┌─ Supplied information
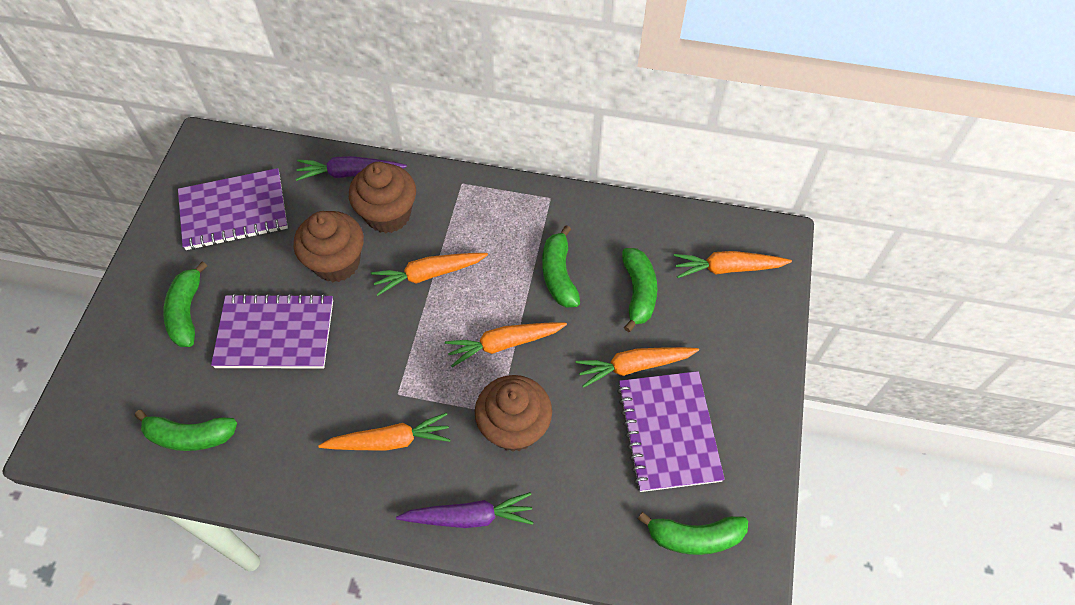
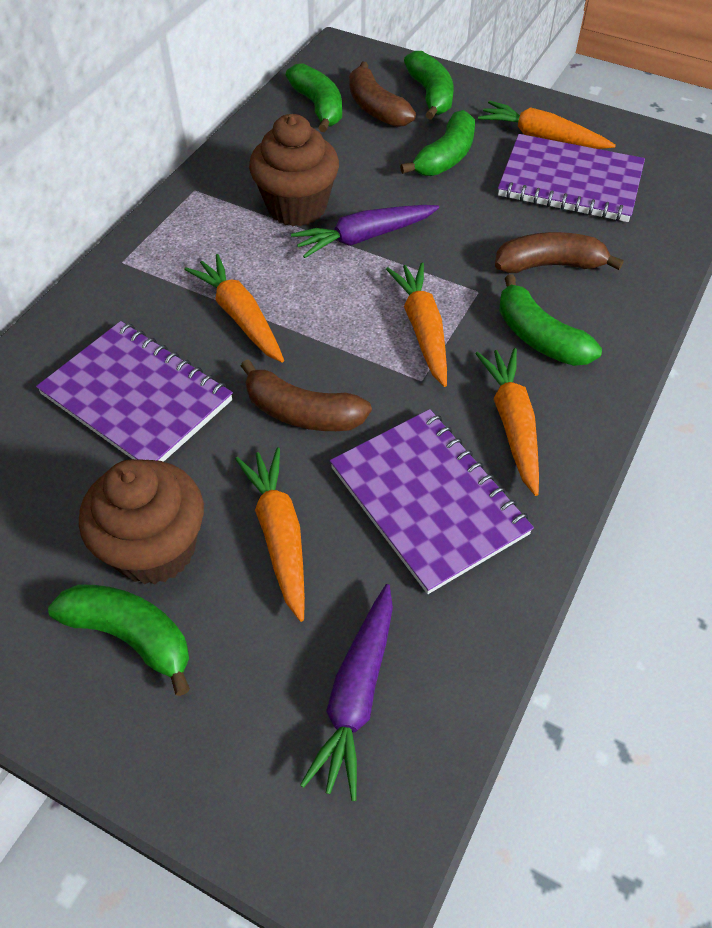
brown banana: 0 -> 3
brown cupcake: 3 -> 2

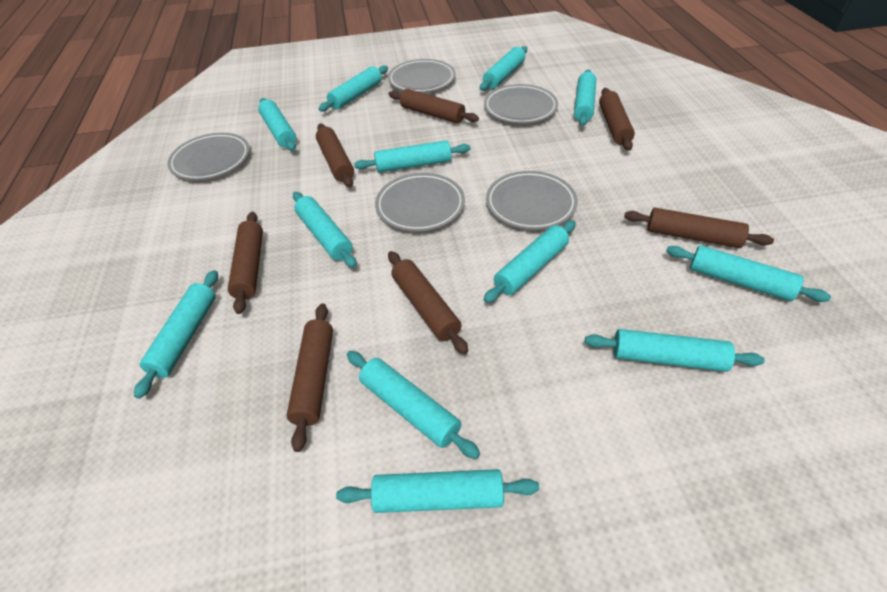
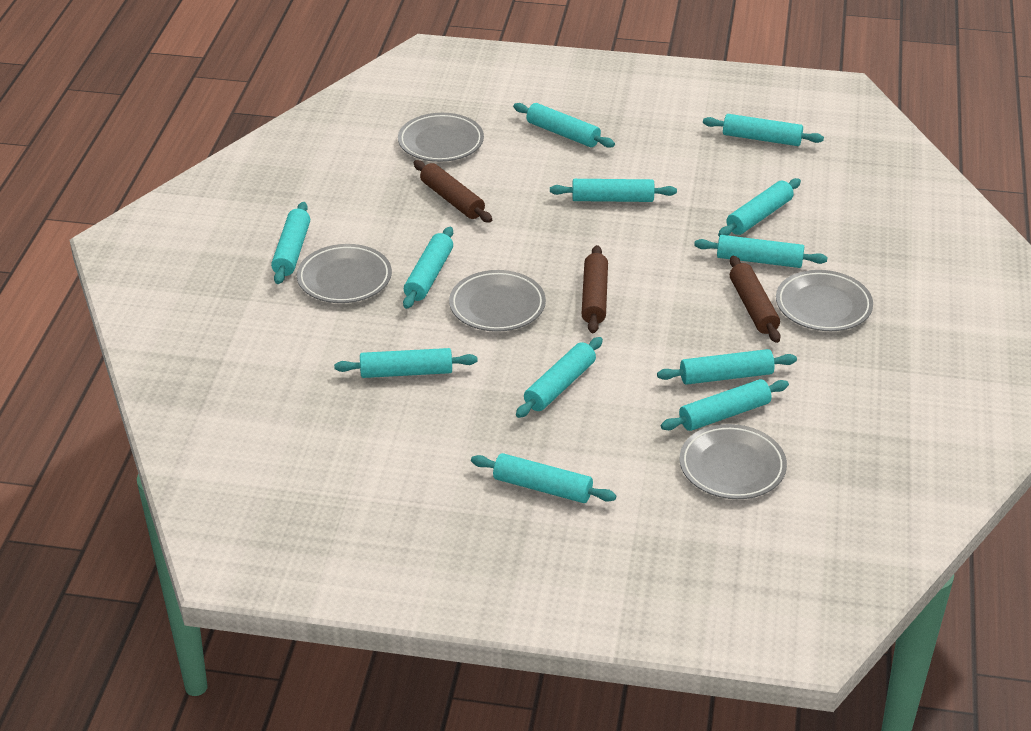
brown rolling pin: 7 -> 3

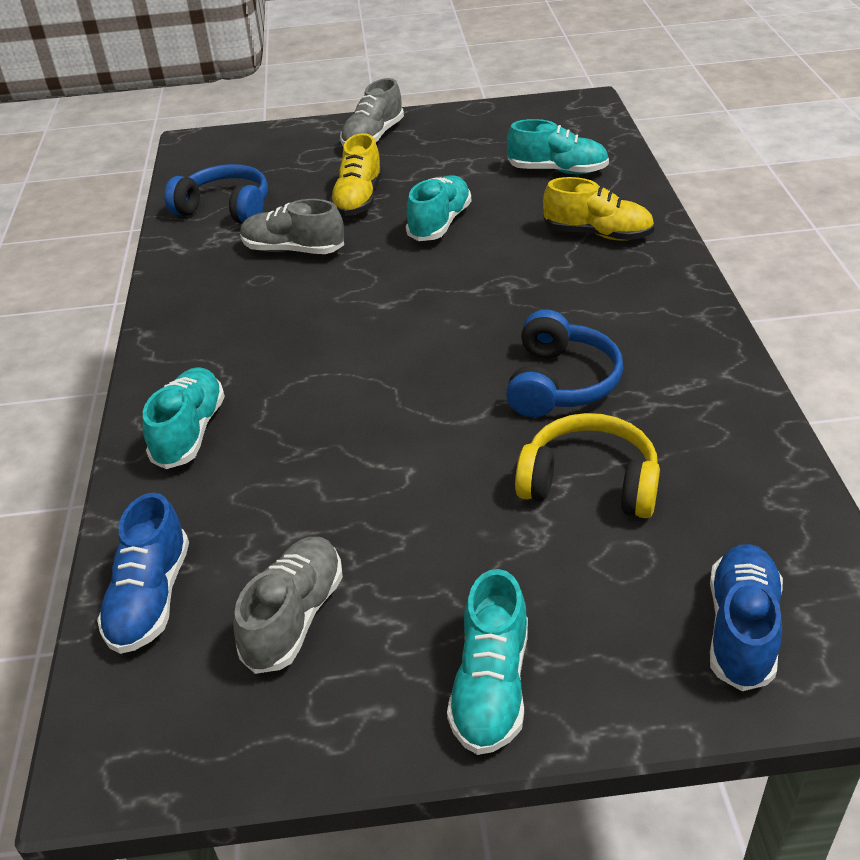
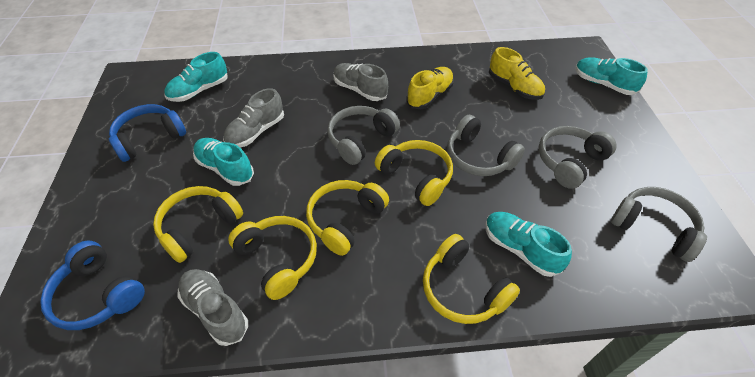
blue shoe: 2 -> 0
grey headphones: 0 -> 4
yellow headphones: 1 -> 5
└─
## Required action
Please output every record above exactly as written, leaving out the pictures.

## Exercise result
brown banana: 0 -> 3
brown cupcake: 3 -> 2

brown rolling pin: 7 -> 3

blue shoe: 2 -> 0
grey headphones: 0 -> 4
yellow headphones: 1 -> 5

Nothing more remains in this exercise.